The complete listing goes into the output exactly, without its pictures.

__Recorded data__
- - -

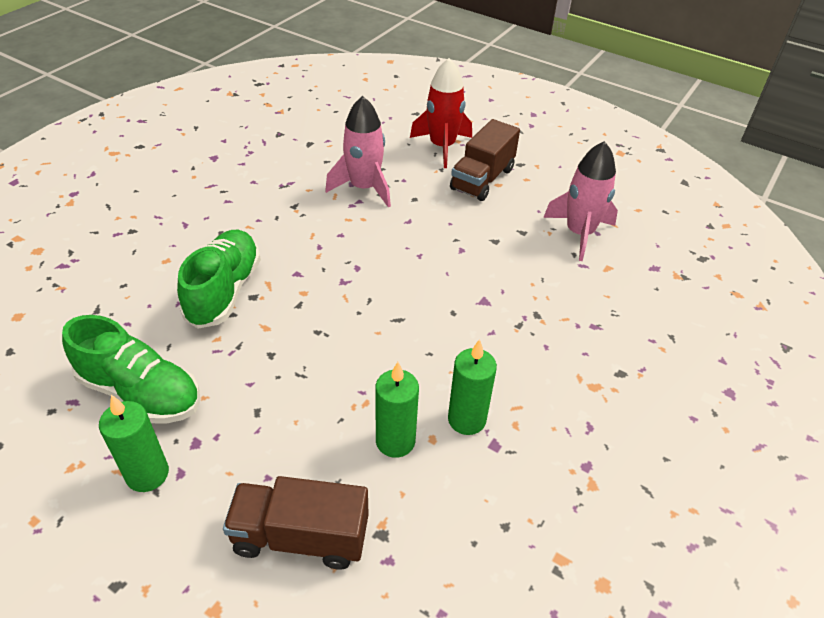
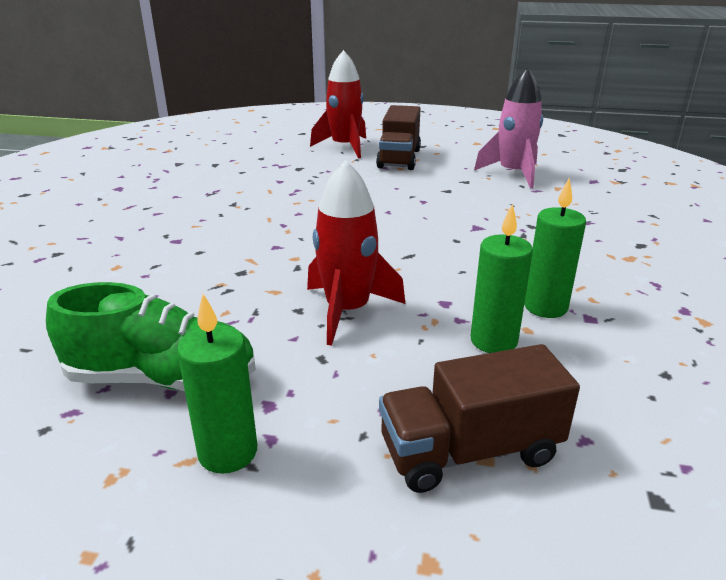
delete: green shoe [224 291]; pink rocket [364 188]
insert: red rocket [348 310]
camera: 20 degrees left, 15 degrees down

- - -

__Result__
delete: green shoe [224 291]; pink rocket [364 188]
insert: red rocket [348 310]
camera: 20 degrees left, 15 degrees down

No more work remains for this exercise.